> Brief:
Write the listing out again word for word, excluding any pictures.

★ ★ ★ ★ ★

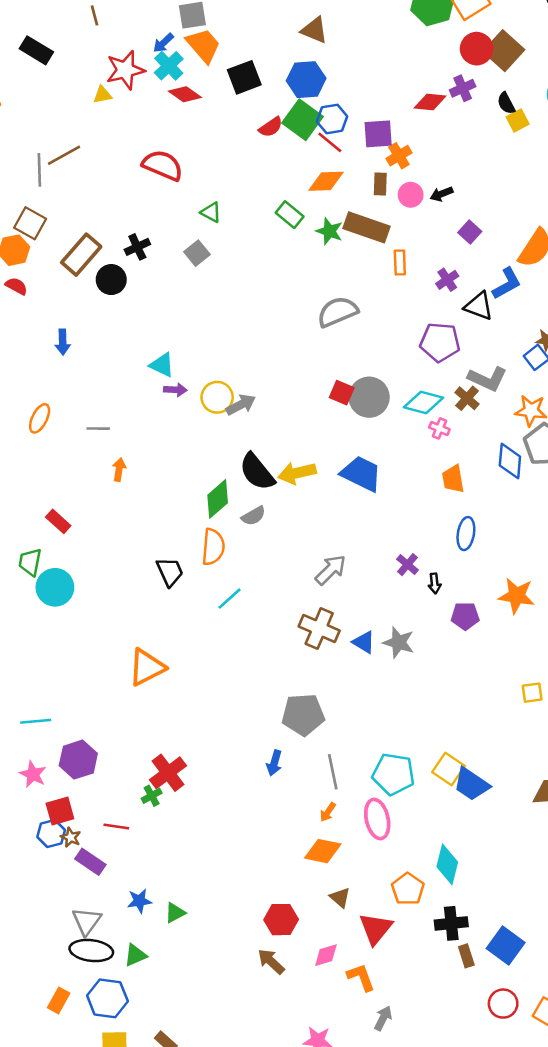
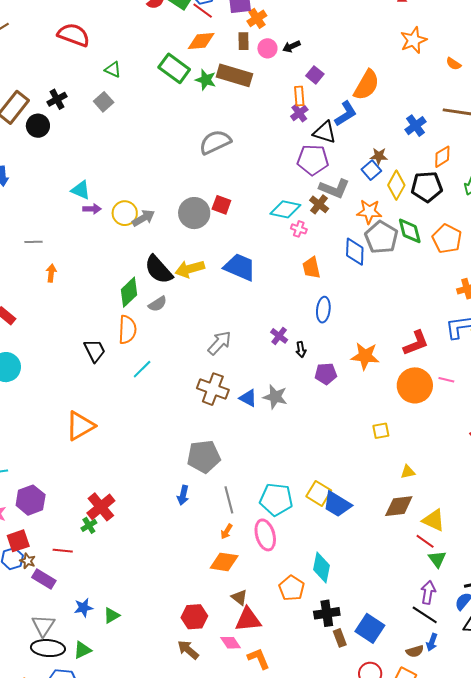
green rectangle: (290, 215) -> (174, 68), size x1.4
orange rectangle: (400, 262) -> (299, 96), moved
purple pentagon: (440, 342) -> (313, 160), moved
gray circle: (369, 397) -> (194, 213), moved
red triangle: (376, 929) -> (248, 620), moved, turned 48
pink diamond: (326, 955) -> (231, 643), turned 75

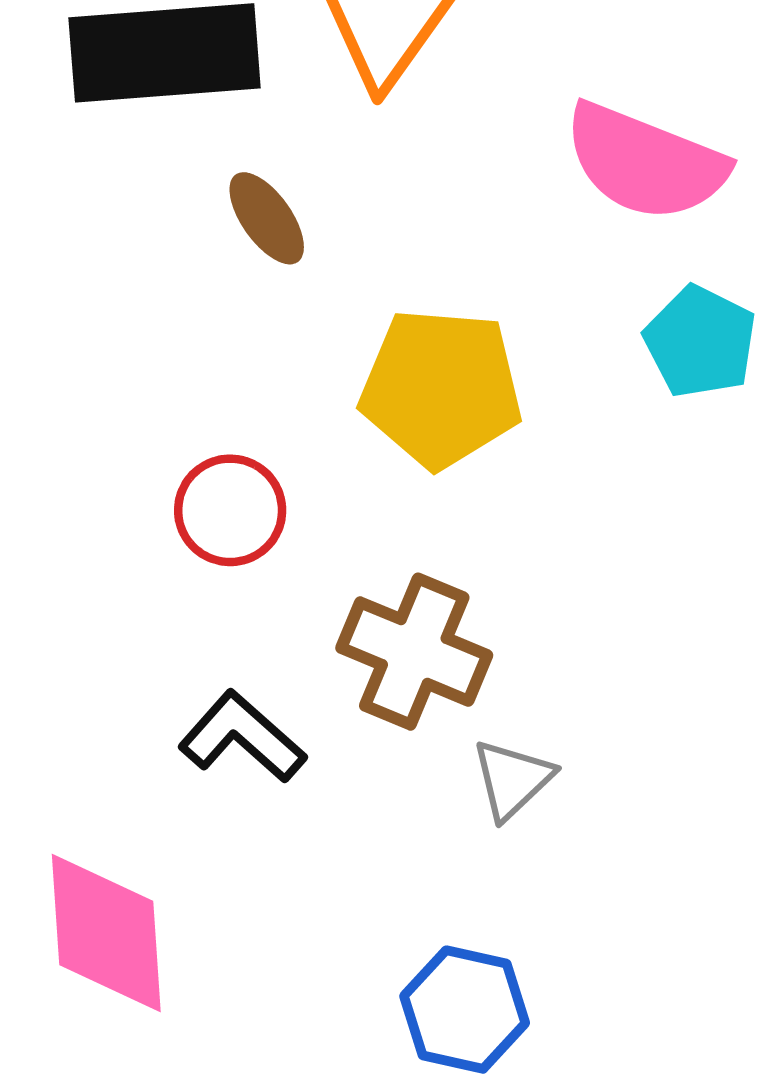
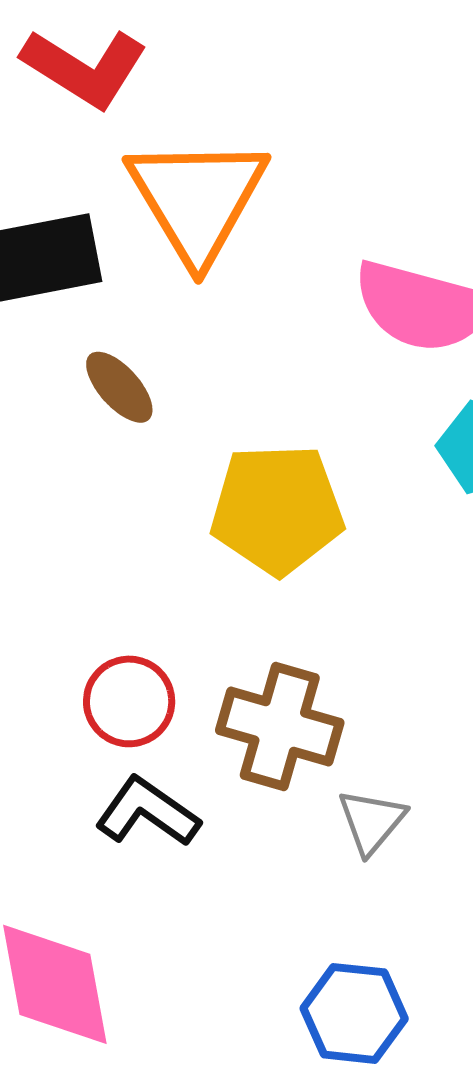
red circle: (230, 510) -> (129, 701), moved

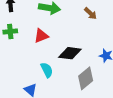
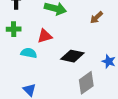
brown arrow: (90, 13) -> (96, 17), turned 88
cyan semicircle: (47, 70) -> (29, 53), moved, turned -56

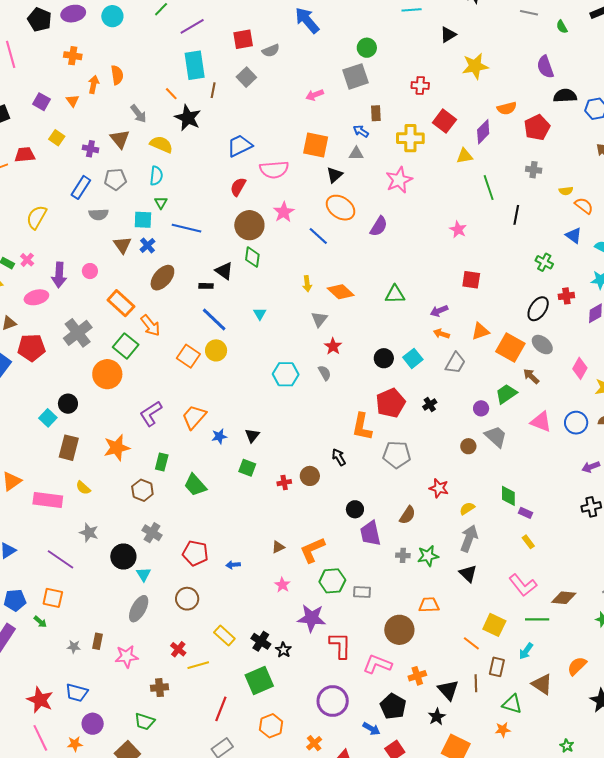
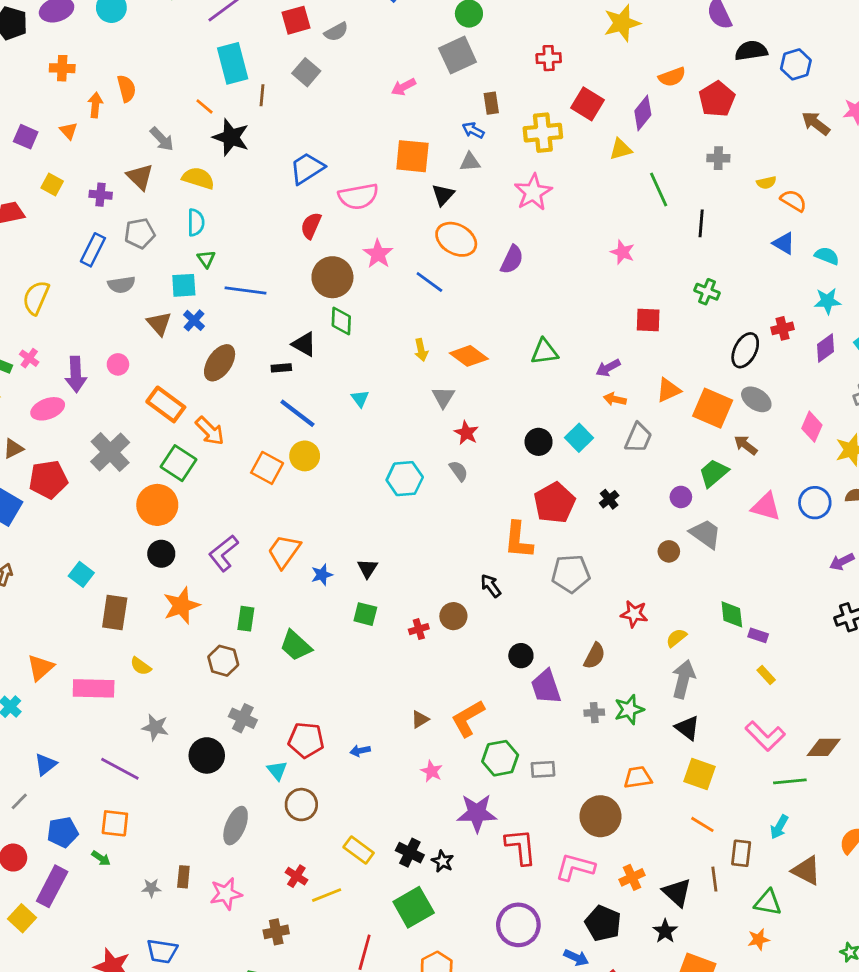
green cross: (544, 262) -> (707, 292), moved
black circle: (68, 404) -> (161, 554), moved
cyan triangle: (144, 574) -> (277, 770), moved
yellow square: (494, 625) -> (699, 774), moved

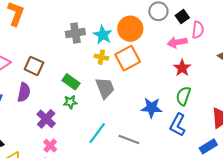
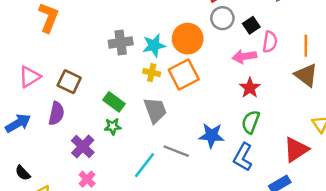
cyan star: (103, 35) -> (154, 45), turned 30
gray line: (129, 140) -> (176, 151), moved

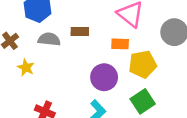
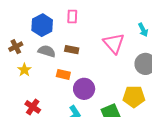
orange rectangle: (120, 44) -> (63, 74), moved
yellow pentagon: (143, 64) -> (134, 97), moved

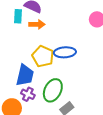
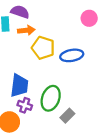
blue ellipse: (65, 52) -> (72, 55), moved
yellow pentagon: (43, 56) -> (43, 48), moved

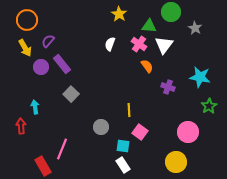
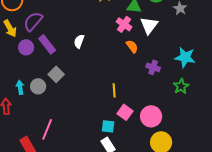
purple semicircle: (48, 41) -> (33, 21), size x1.5
white semicircle: (110, 44) -> (79, 41), moved
green star: (209, 106) -> (181, 86), moved
gray circle: (101, 127) -> (38, 86), moved
pink circle: (188, 132) -> (151, 116), moved

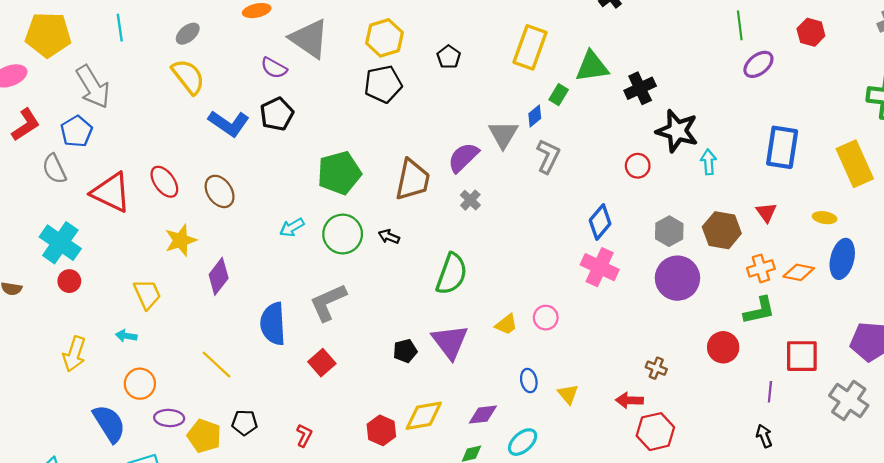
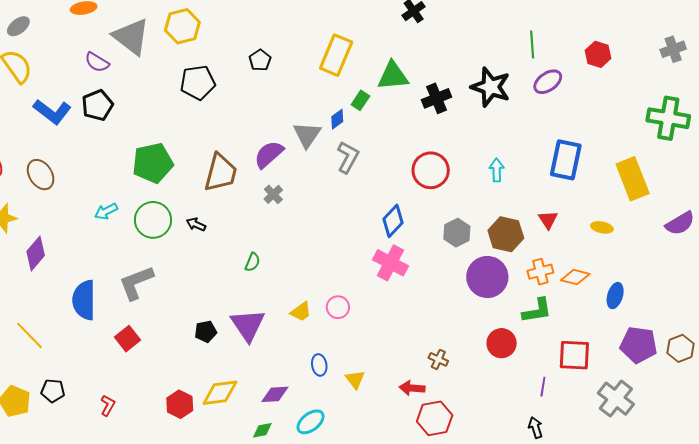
yellow hexagon: (385, 38) -> (182, 26), moved
black star: (677, 131) -> (491, 87), moved
red circle: (638, 166) -> (431, 170), size x1.6
blue ellipse: (842, 259) -> (615, 296), moved, size x0.7
green semicircle: (452, 274) -> (252, 262), size x0.5
purple circle: (677, 278) -> (487, 277), moved

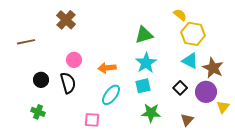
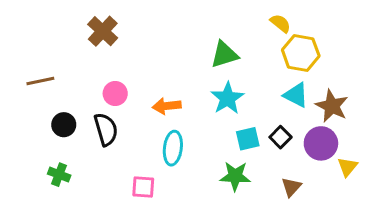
brown line: (26, 42) -> (40, 81), moved
cyan square: (143, 86) -> (248, 139), moved
cyan ellipse: (111, 95) -> (173, 148), turned -30

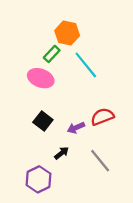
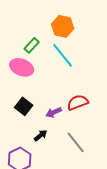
orange hexagon: (67, 33) -> (63, 26), moved

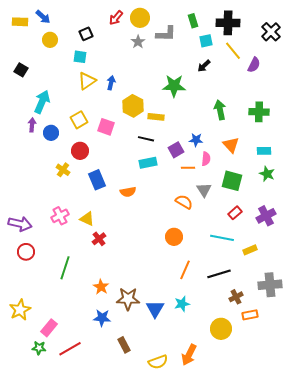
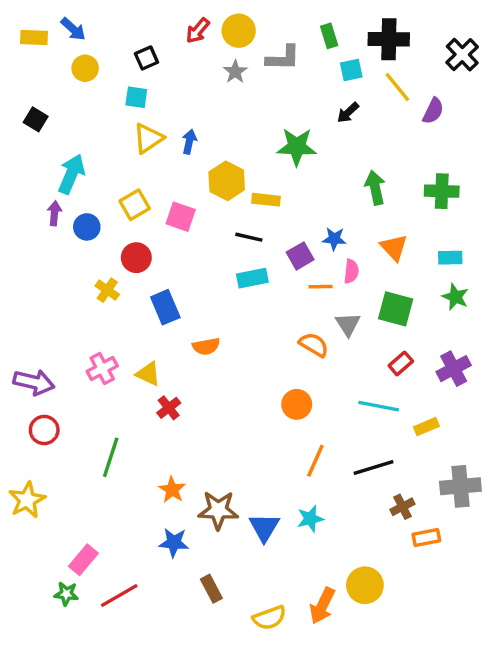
orange semicircle: (128, 192) -> (206, 346), moved
yellow star: (20, 310) -> (27, 500), moved
yellow circle: (221, 329) -> (365, 585), moved

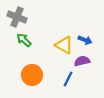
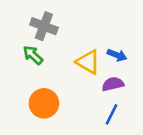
gray cross: (17, 17) -> (44, 26), moved
blue line: (68, 79) -> (111, 114), moved

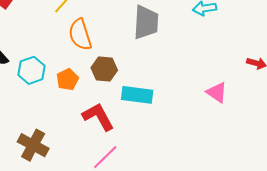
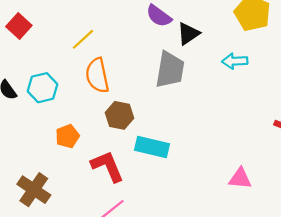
cyan hexagon: (31, 70) -> (42, 88), moved
orange pentagon: (68, 79) -> (67, 136), moved
pink triangle: (217, 92) -> (240, 178), moved, turned -35

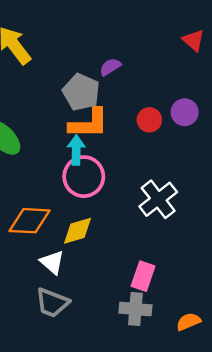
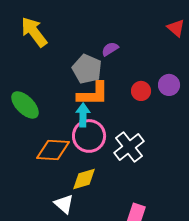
white cross: (158, 199) -> (129, 147), moved
orange diamond: (30, 221) -> (53, 150), moved

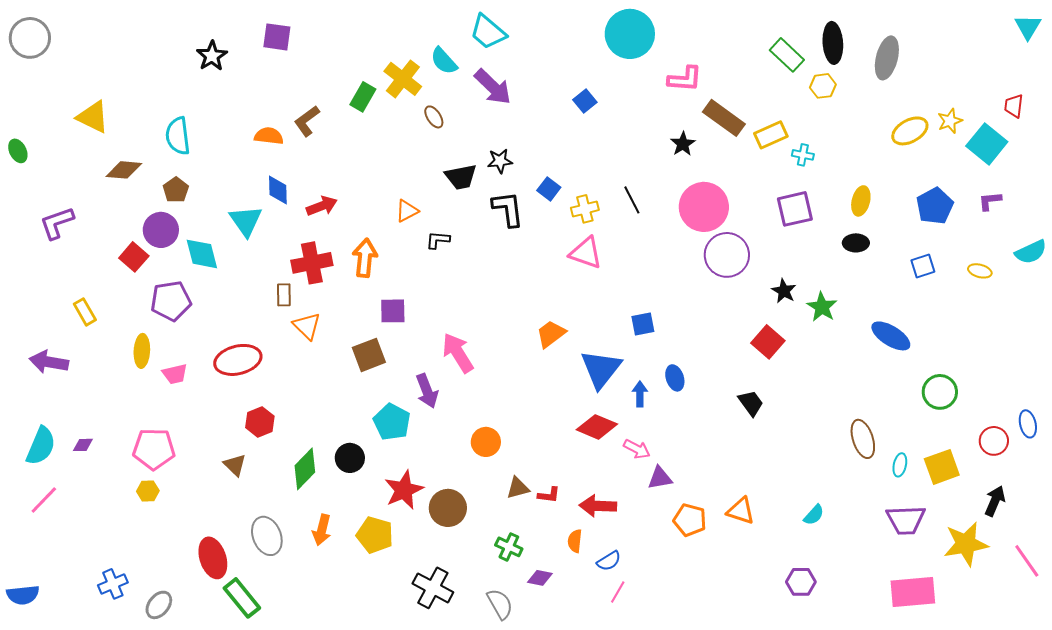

★ ★ ★ ★ ★

> Output of the exercise:
green rectangle: (290, 215) -> (174, 68), size x1.4
orange rectangle: (400, 262) -> (299, 96), moved
purple pentagon: (440, 342) -> (313, 160), moved
gray circle: (369, 397) -> (194, 213), moved
red triangle: (376, 929) -> (248, 620), moved, turned 48
pink diamond: (326, 955) -> (231, 643), turned 75

red circle: (230, 510) -> (129, 701), moved

brown arrow: (90, 13) -> (96, 17), turned 88
cyan semicircle: (47, 70) -> (29, 53), moved, turned -56

green cross: (544, 262) -> (707, 292), moved
black circle: (68, 404) -> (161, 554), moved
cyan triangle: (144, 574) -> (277, 770), moved
yellow square: (494, 625) -> (699, 774), moved

cyan star: (103, 35) -> (154, 45), turned 30
gray line: (129, 140) -> (176, 151), moved

orange rectangle: (120, 44) -> (63, 74), moved
yellow pentagon: (143, 64) -> (134, 97), moved

blue ellipse: (65, 52) -> (72, 55), moved
yellow pentagon: (43, 56) -> (43, 48), moved

purple semicircle: (48, 41) -> (33, 21), size x1.5
white semicircle: (110, 44) -> (79, 41), moved
green star: (209, 106) -> (181, 86), moved
gray circle: (101, 127) -> (38, 86), moved
pink circle: (188, 132) -> (151, 116), moved

yellow hexagon: (385, 38) -> (182, 26), moved
black star: (677, 131) -> (491, 87), moved
red circle: (638, 166) -> (431, 170), size x1.6
blue ellipse: (842, 259) -> (615, 296), moved, size x0.7
green semicircle: (452, 274) -> (252, 262), size x0.5
purple circle: (677, 278) -> (487, 277), moved

brown line: (26, 42) -> (40, 81), moved
cyan square: (143, 86) -> (248, 139), moved
cyan ellipse: (111, 95) -> (173, 148), turned -30

orange hexagon: (67, 33) -> (63, 26), moved

orange semicircle: (128, 192) -> (206, 346), moved
yellow star: (20, 310) -> (27, 500), moved
yellow circle: (221, 329) -> (365, 585), moved

gray cross: (17, 17) -> (44, 26), moved
blue line: (68, 79) -> (111, 114), moved

cyan hexagon: (31, 70) -> (42, 88), moved
orange pentagon: (68, 79) -> (67, 136), moved
pink triangle: (217, 92) -> (240, 178), moved, turned -35

white cross: (158, 199) -> (129, 147), moved
orange diamond: (30, 221) -> (53, 150), moved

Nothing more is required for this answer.